• WHAT IS NEEDED
Could you repeat the lines from the line with "costume (247, 1161)" to the line with "Section (885, 396)", swapping "center point" for "midpoint" and keeping everything else the same?

• ENTRIES SUPPLIED
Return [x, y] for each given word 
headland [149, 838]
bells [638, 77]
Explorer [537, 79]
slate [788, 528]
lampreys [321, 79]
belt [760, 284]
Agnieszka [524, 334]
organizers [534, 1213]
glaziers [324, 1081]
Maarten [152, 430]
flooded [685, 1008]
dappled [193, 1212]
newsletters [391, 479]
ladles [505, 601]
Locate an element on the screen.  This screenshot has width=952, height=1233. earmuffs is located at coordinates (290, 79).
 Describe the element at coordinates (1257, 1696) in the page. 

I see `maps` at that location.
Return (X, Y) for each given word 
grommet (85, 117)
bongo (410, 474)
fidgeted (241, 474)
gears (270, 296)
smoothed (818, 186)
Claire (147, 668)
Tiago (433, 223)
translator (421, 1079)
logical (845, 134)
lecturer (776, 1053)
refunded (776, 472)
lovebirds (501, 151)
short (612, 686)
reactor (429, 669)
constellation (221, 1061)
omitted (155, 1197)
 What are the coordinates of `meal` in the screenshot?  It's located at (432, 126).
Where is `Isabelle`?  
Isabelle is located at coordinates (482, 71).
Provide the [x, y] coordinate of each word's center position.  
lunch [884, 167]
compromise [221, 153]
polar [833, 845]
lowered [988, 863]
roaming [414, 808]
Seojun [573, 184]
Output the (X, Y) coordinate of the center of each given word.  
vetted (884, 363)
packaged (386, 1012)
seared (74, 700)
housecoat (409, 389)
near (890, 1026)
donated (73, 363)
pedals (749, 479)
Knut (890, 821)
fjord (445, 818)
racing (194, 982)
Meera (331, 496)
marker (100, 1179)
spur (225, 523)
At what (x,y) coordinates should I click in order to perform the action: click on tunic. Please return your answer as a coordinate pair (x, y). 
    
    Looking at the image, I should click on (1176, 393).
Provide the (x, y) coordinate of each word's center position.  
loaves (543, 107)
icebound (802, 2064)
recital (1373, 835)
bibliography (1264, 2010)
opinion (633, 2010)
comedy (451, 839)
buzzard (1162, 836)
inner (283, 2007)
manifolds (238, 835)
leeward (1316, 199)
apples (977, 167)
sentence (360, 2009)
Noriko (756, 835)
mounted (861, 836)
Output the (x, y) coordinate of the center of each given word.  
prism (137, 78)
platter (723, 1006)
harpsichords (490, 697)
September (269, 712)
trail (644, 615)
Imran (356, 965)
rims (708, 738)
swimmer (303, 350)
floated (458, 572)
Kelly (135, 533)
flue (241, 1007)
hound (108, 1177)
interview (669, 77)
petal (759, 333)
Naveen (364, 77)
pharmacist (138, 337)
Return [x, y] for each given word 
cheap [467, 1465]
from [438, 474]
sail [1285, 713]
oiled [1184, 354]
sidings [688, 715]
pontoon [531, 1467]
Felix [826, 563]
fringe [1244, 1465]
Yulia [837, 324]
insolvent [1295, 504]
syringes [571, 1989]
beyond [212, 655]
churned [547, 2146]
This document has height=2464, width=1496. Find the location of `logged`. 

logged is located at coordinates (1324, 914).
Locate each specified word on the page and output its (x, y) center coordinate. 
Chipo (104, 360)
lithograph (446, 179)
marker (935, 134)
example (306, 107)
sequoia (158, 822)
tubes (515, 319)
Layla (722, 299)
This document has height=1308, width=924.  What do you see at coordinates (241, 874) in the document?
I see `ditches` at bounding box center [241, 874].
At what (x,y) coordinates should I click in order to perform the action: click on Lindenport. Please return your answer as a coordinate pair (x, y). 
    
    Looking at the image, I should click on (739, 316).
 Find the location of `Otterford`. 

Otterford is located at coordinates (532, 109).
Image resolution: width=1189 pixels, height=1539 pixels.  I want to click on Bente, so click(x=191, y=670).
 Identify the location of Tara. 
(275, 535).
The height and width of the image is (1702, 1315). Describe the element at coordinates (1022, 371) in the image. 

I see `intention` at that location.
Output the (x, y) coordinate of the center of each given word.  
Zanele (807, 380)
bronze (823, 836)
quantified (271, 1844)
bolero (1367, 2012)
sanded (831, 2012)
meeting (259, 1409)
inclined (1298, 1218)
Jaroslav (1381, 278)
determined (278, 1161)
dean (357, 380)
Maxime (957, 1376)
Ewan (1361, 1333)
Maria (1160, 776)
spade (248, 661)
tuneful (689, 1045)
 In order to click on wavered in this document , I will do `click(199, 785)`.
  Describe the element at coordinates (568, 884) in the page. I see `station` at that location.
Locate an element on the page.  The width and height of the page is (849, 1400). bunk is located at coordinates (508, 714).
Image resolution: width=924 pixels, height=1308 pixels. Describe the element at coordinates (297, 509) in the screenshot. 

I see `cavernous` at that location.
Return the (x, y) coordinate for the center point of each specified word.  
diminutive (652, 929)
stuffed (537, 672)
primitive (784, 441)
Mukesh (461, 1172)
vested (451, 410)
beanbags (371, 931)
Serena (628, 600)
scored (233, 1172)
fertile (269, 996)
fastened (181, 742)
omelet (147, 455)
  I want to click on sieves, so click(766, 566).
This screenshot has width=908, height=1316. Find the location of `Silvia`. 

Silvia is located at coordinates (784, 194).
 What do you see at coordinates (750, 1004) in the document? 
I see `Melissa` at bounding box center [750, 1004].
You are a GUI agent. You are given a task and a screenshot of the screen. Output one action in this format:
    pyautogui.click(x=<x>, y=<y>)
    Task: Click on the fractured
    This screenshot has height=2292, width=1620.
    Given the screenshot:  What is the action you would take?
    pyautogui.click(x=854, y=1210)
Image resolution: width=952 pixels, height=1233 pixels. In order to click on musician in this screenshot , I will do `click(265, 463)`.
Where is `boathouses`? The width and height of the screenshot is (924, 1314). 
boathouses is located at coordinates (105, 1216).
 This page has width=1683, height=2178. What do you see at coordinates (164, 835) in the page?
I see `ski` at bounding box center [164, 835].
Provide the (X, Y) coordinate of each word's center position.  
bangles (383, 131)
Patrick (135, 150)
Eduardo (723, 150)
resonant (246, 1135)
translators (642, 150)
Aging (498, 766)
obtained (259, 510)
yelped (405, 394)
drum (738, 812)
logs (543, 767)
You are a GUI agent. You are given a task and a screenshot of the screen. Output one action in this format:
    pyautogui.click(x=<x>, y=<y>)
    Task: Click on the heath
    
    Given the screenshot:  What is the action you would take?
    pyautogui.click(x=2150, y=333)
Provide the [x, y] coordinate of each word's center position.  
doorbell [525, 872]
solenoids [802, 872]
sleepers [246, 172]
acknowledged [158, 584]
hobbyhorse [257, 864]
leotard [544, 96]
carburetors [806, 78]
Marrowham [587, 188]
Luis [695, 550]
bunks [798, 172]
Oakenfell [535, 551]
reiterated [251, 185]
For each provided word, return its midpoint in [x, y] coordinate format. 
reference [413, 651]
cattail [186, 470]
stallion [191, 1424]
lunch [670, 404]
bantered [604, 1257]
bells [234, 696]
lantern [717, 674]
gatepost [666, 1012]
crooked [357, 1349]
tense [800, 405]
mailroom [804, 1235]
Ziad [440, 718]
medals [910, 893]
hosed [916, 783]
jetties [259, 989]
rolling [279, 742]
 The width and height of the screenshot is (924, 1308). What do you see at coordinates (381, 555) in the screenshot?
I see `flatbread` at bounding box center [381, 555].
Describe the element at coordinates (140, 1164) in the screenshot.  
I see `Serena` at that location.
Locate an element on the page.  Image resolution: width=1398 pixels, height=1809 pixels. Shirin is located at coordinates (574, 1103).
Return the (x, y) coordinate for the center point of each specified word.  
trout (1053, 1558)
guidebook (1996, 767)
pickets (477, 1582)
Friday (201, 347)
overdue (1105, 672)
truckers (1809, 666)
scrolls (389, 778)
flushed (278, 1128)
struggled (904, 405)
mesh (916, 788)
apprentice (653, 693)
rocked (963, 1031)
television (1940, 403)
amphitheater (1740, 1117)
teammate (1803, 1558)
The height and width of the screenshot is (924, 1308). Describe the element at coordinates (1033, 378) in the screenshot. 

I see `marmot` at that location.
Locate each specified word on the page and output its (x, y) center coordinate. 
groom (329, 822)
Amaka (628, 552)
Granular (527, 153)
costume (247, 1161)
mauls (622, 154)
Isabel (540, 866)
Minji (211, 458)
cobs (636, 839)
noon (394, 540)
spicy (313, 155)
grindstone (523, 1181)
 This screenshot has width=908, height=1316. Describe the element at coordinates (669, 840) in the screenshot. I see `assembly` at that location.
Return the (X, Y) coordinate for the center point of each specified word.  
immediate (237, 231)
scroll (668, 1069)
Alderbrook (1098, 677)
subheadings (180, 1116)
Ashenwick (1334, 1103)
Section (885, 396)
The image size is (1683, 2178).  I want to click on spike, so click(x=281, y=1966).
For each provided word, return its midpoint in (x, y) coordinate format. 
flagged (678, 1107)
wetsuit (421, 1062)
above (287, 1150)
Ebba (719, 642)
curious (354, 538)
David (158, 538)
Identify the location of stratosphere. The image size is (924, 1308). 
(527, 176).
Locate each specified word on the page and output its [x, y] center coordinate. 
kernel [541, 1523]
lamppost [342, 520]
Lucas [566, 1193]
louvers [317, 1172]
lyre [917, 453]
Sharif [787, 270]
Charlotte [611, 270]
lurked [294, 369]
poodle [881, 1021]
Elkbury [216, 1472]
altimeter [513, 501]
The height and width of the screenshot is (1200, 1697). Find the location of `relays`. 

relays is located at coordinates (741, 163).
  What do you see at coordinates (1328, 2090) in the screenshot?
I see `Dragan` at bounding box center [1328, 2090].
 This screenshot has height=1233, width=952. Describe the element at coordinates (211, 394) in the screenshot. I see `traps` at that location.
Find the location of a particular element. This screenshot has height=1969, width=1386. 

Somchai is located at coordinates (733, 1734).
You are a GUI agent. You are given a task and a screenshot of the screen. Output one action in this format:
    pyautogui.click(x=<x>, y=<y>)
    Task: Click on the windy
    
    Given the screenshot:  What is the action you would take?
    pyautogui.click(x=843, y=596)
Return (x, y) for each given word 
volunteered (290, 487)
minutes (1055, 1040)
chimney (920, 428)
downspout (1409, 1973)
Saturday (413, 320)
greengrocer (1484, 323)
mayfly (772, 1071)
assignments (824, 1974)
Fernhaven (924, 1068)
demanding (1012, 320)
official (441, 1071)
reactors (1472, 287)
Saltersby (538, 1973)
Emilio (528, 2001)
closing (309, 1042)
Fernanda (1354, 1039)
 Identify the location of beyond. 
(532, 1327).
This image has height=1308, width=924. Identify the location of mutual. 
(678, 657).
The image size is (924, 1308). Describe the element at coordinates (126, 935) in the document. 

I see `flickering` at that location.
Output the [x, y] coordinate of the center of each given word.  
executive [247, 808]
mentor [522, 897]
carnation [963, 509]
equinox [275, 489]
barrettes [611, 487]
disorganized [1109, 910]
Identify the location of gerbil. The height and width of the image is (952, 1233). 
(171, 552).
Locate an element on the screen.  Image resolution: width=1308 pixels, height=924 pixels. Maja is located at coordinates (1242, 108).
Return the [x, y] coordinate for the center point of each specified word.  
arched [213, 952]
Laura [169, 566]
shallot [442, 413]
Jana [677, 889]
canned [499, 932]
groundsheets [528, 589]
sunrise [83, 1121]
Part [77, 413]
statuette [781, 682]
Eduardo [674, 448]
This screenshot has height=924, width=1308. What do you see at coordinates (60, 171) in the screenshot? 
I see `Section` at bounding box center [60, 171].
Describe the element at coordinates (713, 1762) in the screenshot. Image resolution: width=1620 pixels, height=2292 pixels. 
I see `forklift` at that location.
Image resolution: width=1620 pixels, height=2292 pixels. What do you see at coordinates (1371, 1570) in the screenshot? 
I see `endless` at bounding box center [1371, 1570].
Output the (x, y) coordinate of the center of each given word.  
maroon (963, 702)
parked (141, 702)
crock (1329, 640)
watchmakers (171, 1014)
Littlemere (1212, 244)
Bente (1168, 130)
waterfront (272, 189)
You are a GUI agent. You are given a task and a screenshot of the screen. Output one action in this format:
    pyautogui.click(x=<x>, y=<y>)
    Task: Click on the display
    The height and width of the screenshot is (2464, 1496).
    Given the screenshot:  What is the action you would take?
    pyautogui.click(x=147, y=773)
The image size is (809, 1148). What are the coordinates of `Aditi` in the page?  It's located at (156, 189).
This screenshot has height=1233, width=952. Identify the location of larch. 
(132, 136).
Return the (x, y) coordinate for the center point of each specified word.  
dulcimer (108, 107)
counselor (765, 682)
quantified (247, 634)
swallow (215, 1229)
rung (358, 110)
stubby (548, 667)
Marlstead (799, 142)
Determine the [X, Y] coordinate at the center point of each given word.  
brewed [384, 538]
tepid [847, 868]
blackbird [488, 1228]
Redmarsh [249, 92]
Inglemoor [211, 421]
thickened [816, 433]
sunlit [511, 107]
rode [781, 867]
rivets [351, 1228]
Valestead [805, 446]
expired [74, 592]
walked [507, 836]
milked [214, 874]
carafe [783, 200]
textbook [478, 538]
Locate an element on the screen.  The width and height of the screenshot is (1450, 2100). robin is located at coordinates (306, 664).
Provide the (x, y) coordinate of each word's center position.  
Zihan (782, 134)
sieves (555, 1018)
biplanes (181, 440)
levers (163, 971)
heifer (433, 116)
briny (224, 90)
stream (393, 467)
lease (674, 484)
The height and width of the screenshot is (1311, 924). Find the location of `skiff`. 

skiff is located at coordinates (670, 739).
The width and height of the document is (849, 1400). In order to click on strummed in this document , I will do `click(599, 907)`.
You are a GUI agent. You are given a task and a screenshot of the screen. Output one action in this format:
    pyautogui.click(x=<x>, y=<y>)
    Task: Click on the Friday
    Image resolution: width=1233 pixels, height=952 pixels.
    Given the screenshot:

• TASK OUTPUT
costume (247, 1161)
mauls (622, 154)
Isabel (540, 866)
Minji (211, 458)
cobs (636, 839)
noon (394, 540)
spicy (313, 155)
grindstone (523, 1181)
 This screenshot has width=908, height=1316. Describe the element at coordinates (669, 840) in the screenshot. I see `assembly` at that location.
Return the (X, Y) coordinate for the midpoint of each specified word.  
immediate (237, 231)
scroll (668, 1069)
Alderbrook (1098, 677)
subheadings (180, 1116)
Ashenwick (1334, 1103)
Section (885, 396)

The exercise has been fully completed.